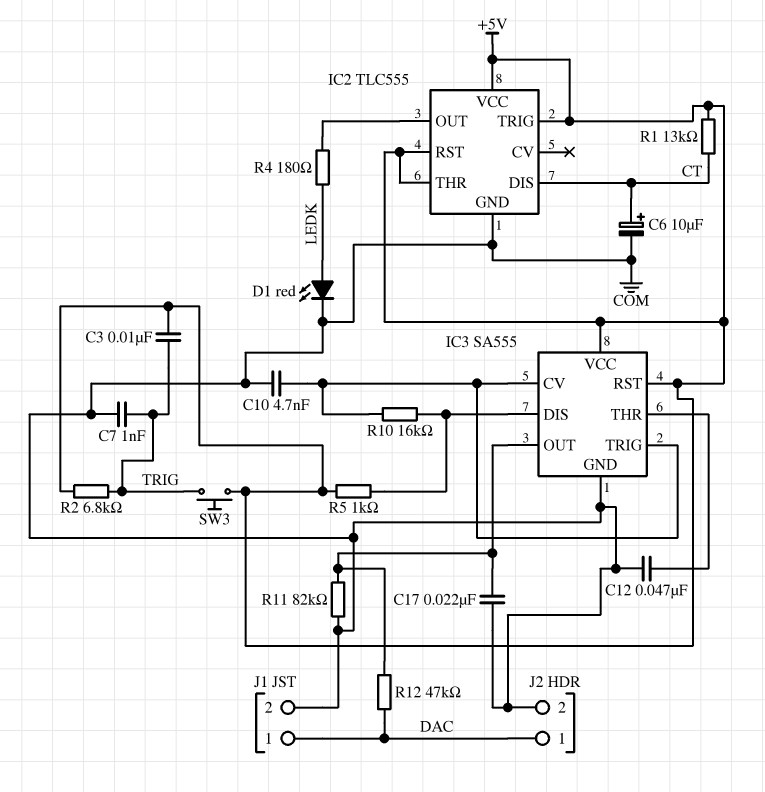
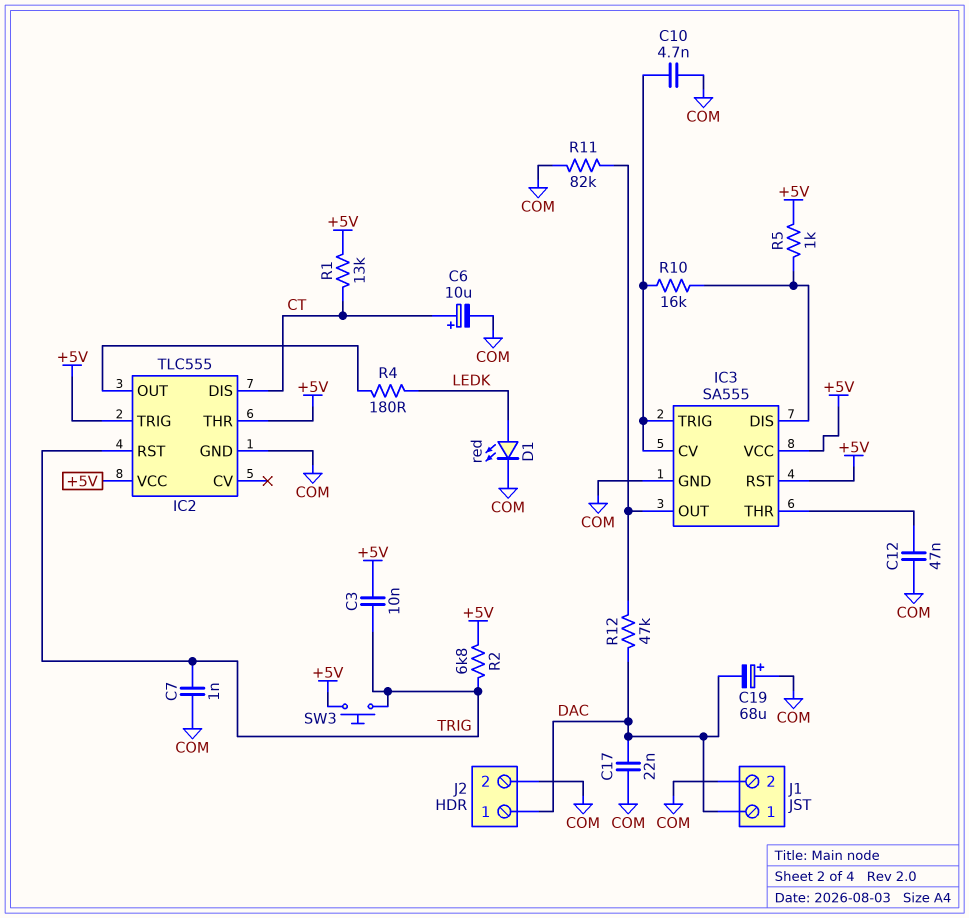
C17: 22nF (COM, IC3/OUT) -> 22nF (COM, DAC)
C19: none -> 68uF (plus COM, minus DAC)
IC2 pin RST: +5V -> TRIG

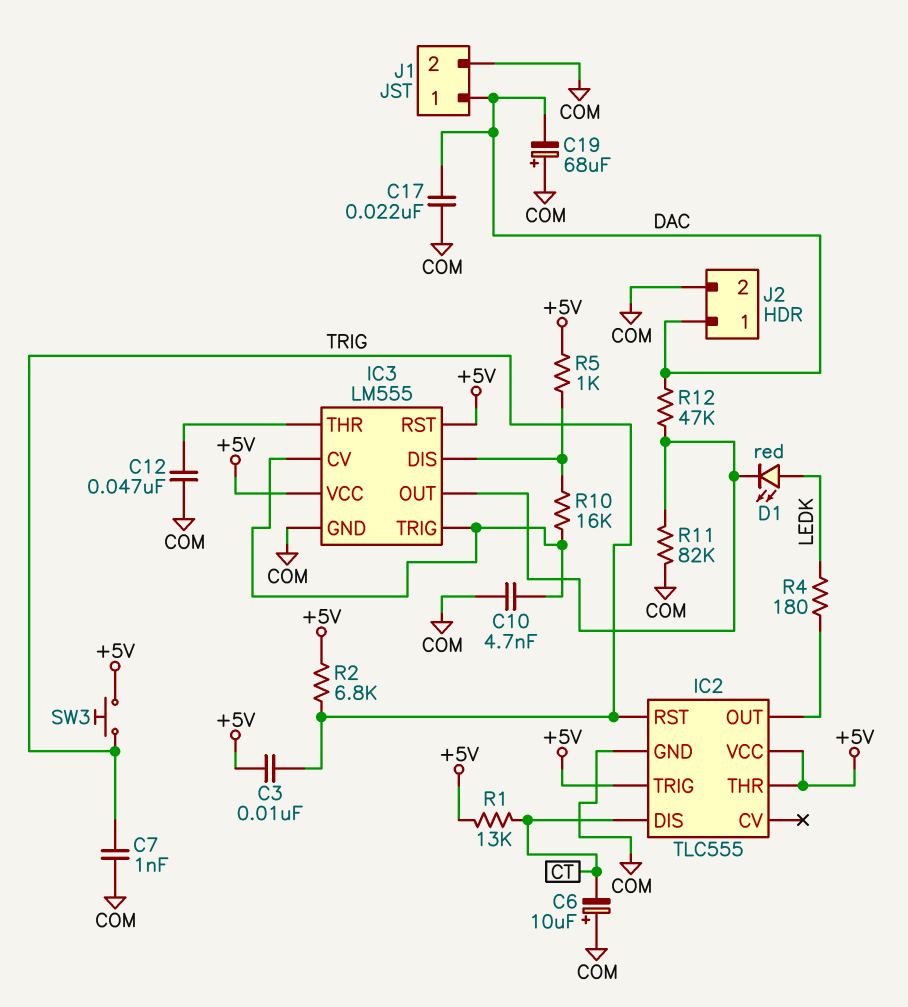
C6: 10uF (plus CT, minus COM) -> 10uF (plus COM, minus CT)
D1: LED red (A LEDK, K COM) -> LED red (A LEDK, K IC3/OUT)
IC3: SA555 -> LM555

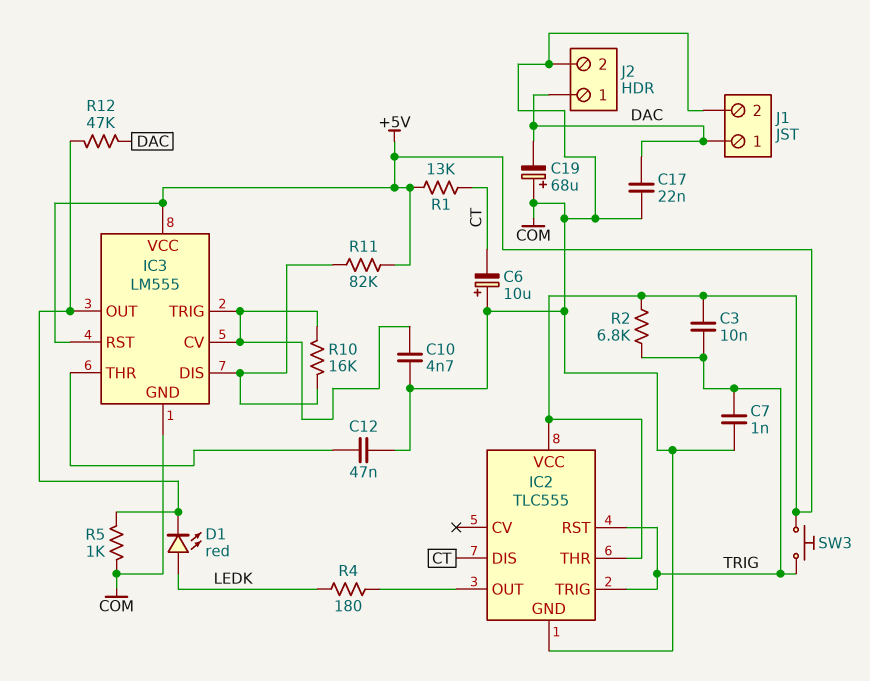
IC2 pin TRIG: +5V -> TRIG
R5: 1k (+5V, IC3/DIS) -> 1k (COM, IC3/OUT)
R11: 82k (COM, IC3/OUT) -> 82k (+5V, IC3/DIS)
__________
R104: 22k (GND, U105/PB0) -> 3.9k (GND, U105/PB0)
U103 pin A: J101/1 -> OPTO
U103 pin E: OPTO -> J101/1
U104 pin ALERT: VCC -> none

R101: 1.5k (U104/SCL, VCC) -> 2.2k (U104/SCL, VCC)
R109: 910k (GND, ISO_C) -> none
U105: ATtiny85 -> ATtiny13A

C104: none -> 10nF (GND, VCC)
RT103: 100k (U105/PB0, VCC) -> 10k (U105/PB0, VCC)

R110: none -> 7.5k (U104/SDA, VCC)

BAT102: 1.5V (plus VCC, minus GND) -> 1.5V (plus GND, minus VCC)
__________
§ YOUR OBJECTIVE:
Go through the material and select each line with the string "plus" in it.

§ ANSWER SECTION:
C19: none -> 68uF (plus COM, minus DAC)
C6: 10uF (plus CT, minus COM) -> 10uF (plus COM, minus CT)
BAT102: 1.5V (plus VCC, minus GND) -> 1.5V (plus GND, minus VCC)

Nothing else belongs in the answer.